Output each entry below as it stands, leaving out every picture.
[[ Material provided, beginning ]]
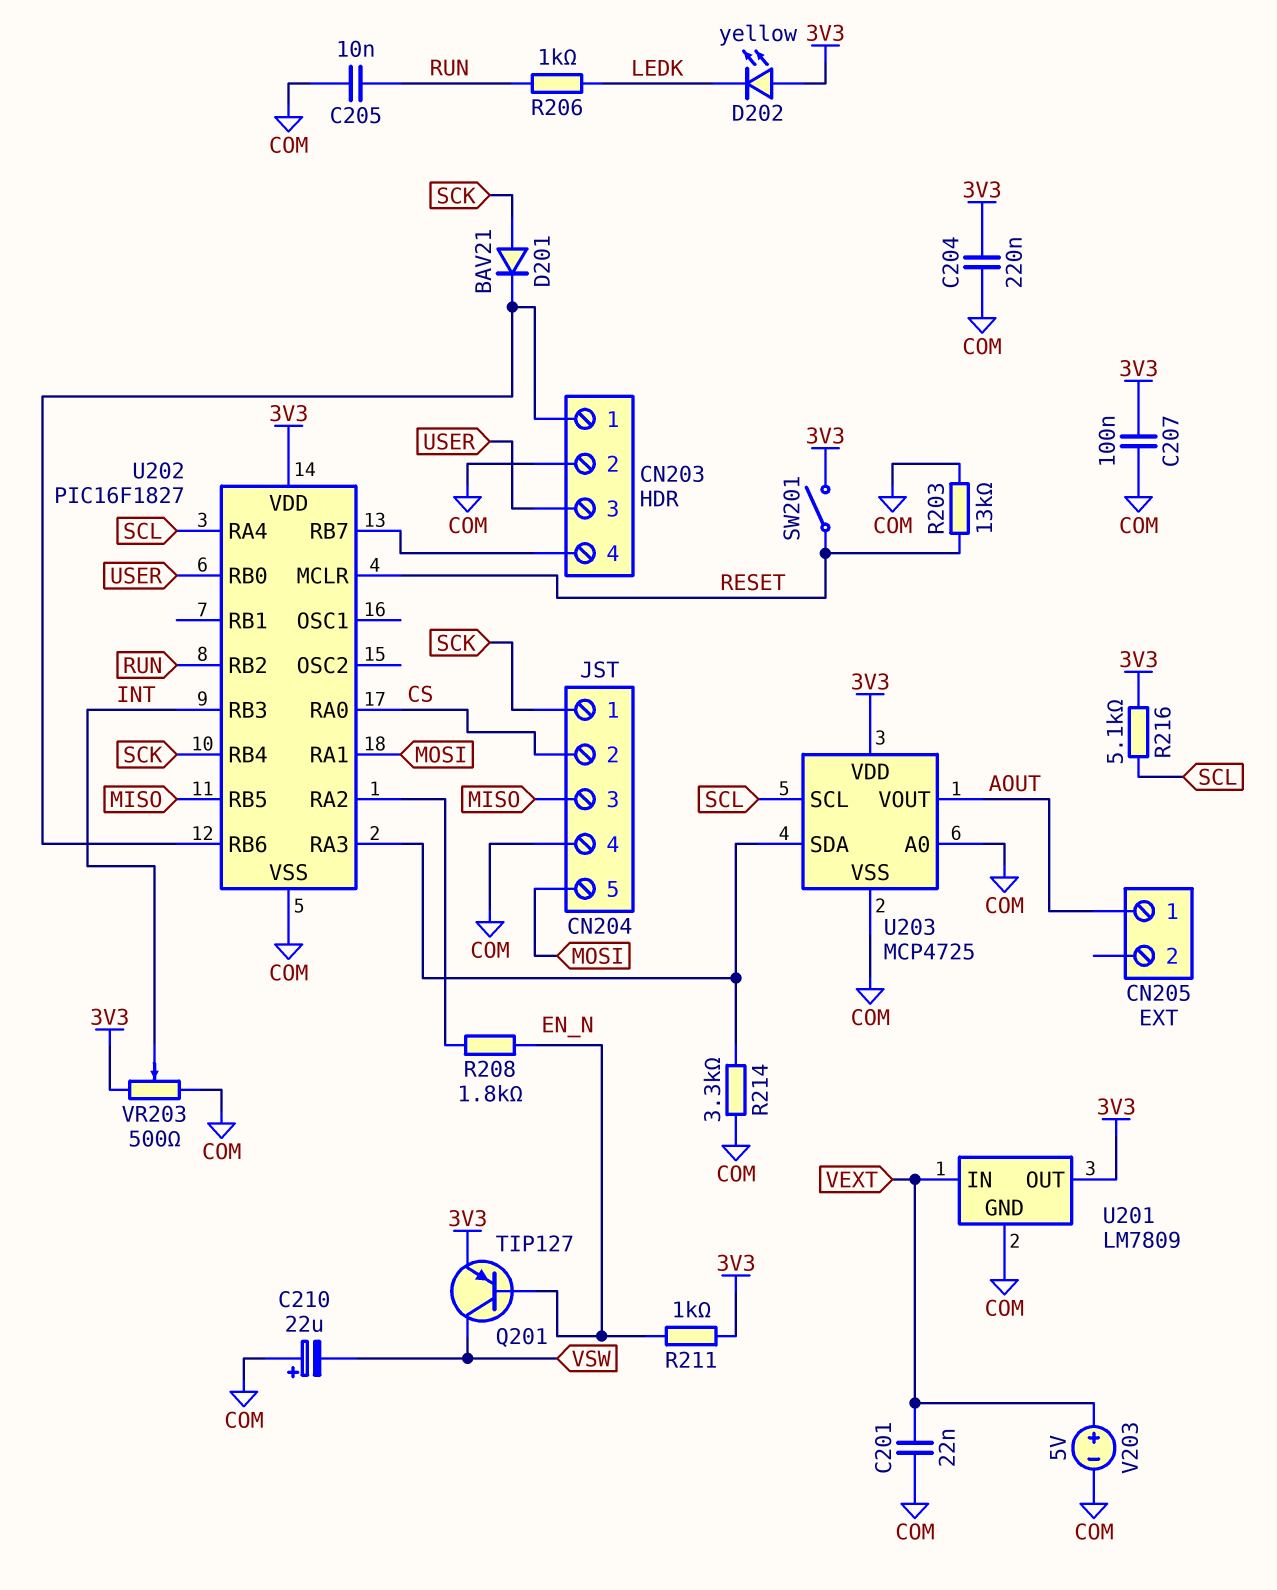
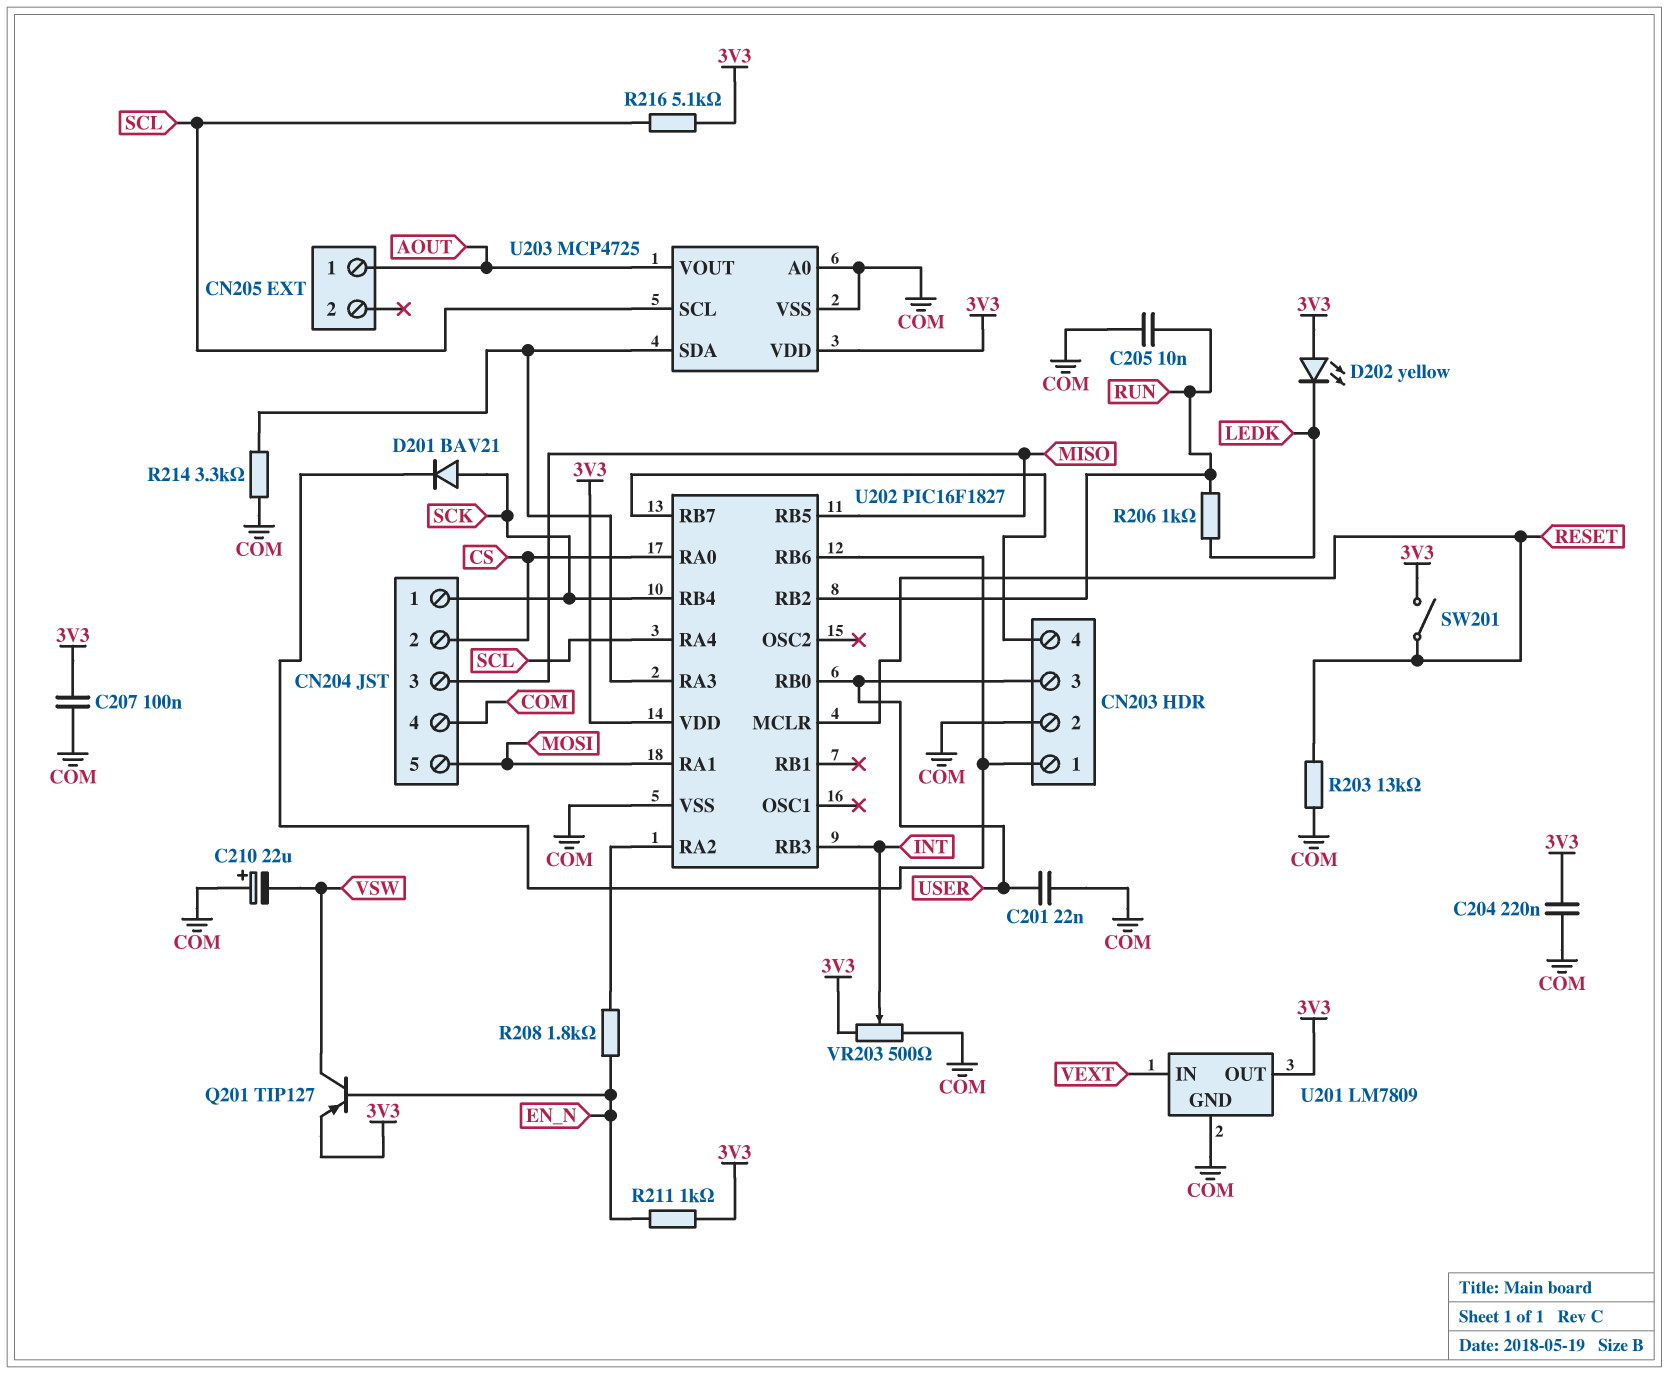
C201: 22nF (COM, VEXT) -> 22nF (COM, USER)
V203: 5V (plus VEXT, minus COM) -> none

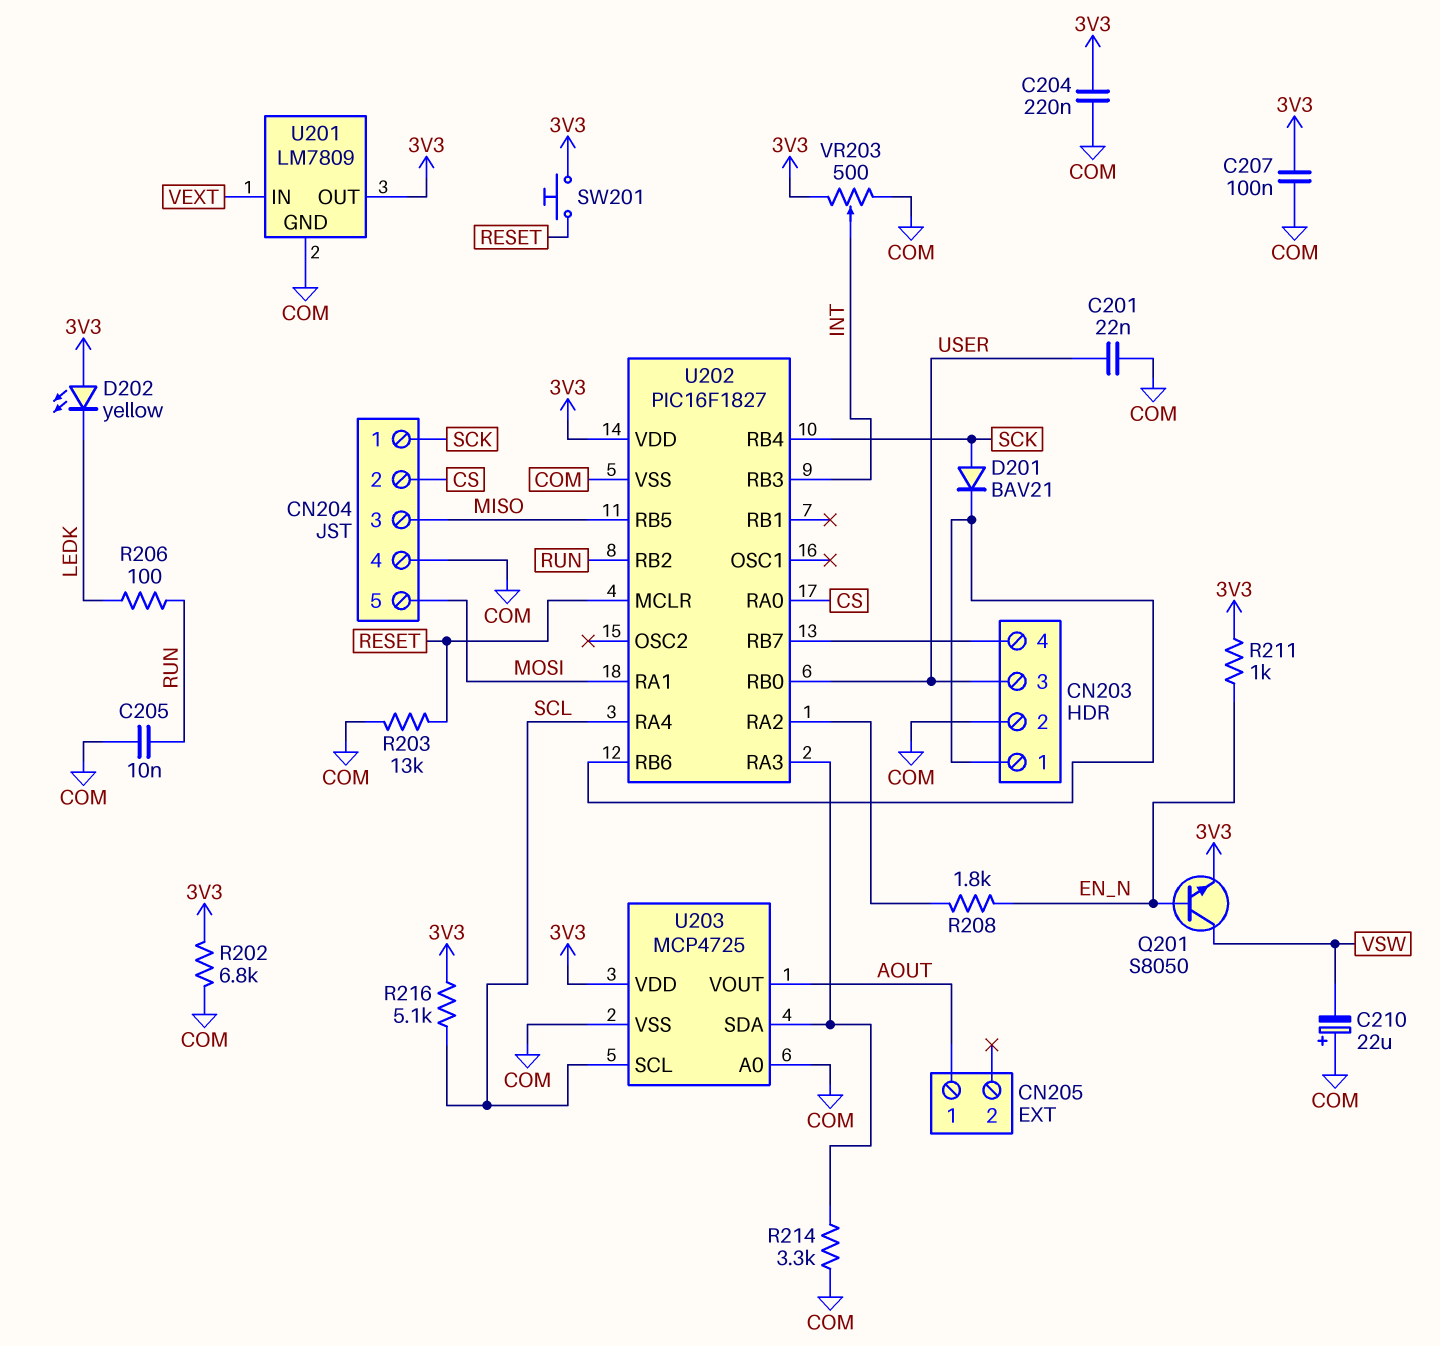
Q201: PNP TIP127 (B EN_N, C VSW, E 3V3) -> NPN S8050 (B EN_N, C VSW, E 3V3)
R202: none -> 6.8k (3V3, COM)
R206: 1k (LEDK, RUN) -> 100 (LEDK, RUN)
SW201: switch (3V3, RESET) -> button (3V3, RESET)

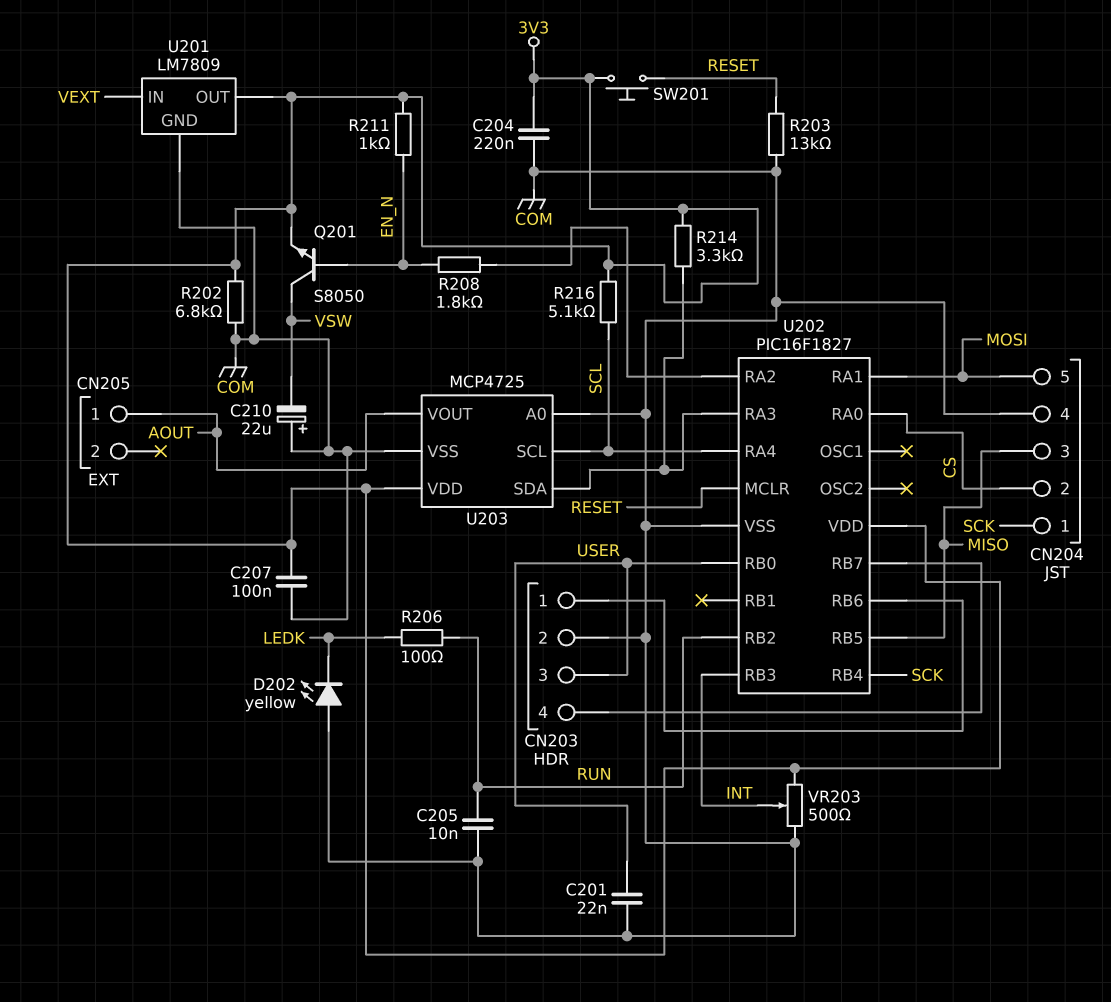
D201: diode BAV21 (A SCK, K CN203/1) -> none
D202: LED yellow (A 3V3, K LEDK) -> LED yellow (A COM, K LEDK)
R214: 3.3k (COM, U202/RA3) -> 3.3k (3V3, U202/RA3)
[[ Material provided, end ]]
[Answer section]:
C201: 22nF (COM, VEXT) -> 22nF (COM, USER)
V203: 5V (plus VEXT, minus COM) -> none

Q201: PNP TIP127 (B EN_N, C VSW, E 3V3) -> NPN S8050 (B EN_N, C VSW, E 3V3)
R202: none -> 6.8k (3V3, COM)
R206: 1k (LEDK, RUN) -> 100 (LEDK, RUN)
SW201: switch (3V3, RESET) -> button (3V3, RESET)

D201: diode BAV21 (A SCK, K CN203/1) -> none
D202: LED yellow (A 3V3, K LEDK) -> LED yellow (A COM, K LEDK)
R214: 3.3k (COM, U202/RA3) -> 3.3k (3V3, U202/RA3)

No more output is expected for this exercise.